WHAT TO WORK ON: Below are records that should be duplicated exactly, with no image retained.

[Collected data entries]
━━━━━━━━

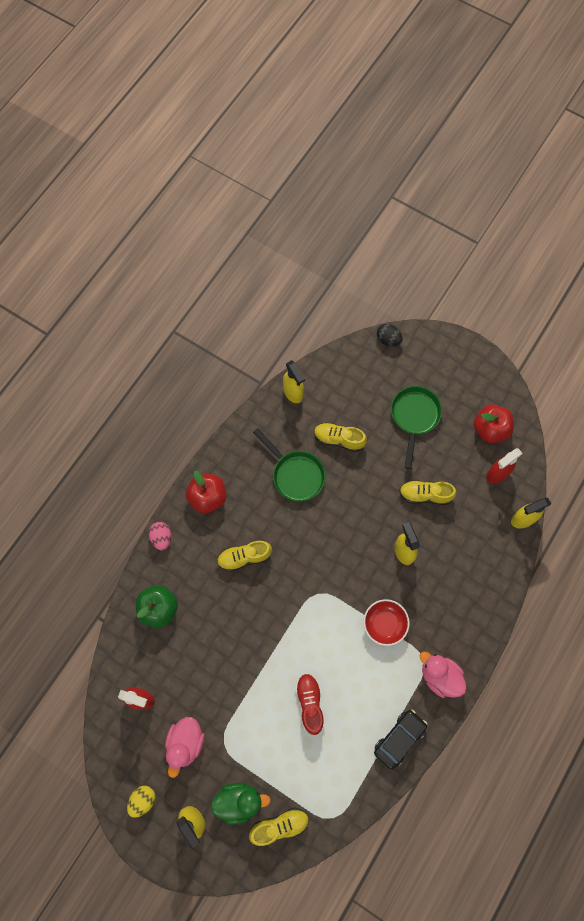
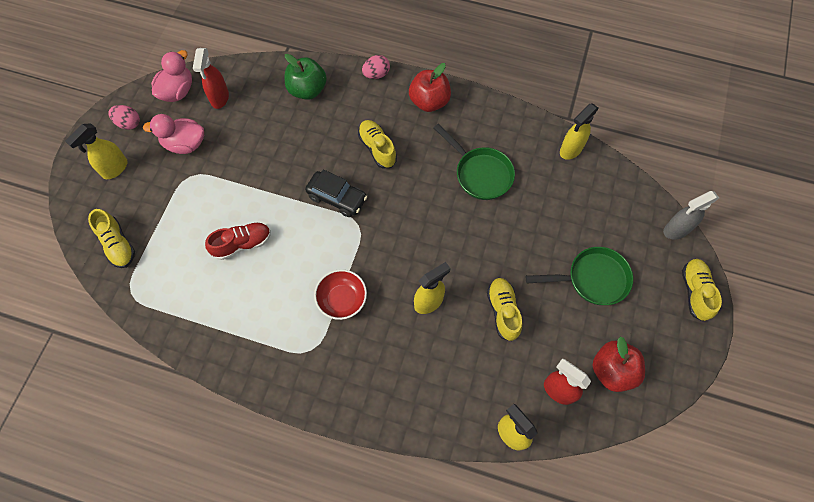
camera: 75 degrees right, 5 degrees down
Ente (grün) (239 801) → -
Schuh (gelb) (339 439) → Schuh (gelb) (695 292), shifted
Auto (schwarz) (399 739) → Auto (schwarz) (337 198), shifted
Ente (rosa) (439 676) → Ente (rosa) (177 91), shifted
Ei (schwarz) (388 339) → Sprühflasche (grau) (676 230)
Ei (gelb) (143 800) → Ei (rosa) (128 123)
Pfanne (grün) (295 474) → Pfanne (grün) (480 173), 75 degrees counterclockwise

━━━━━━━━

WRITTEN RESPONSE:
camera: 75 degrees right, 5 degrees down
Ente (grün) (239 801) → -
Schuh (gelb) (339 439) → Schuh (gelb) (695 292), shifted
Auto (schwarz) (399 739) → Auto (schwarz) (337 198), shifted
Ente (rosa) (439 676) → Ente (rosa) (177 91), shifted
Ei (schwarz) (388 339) → Sprühflasche (grau) (676 230)
Ei (gelb) (143 800) → Ei (rosa) (128 123)
Pfanne (grün) (295 474) → Pfanne (grün) (480 173), 75 degrees counterclockwise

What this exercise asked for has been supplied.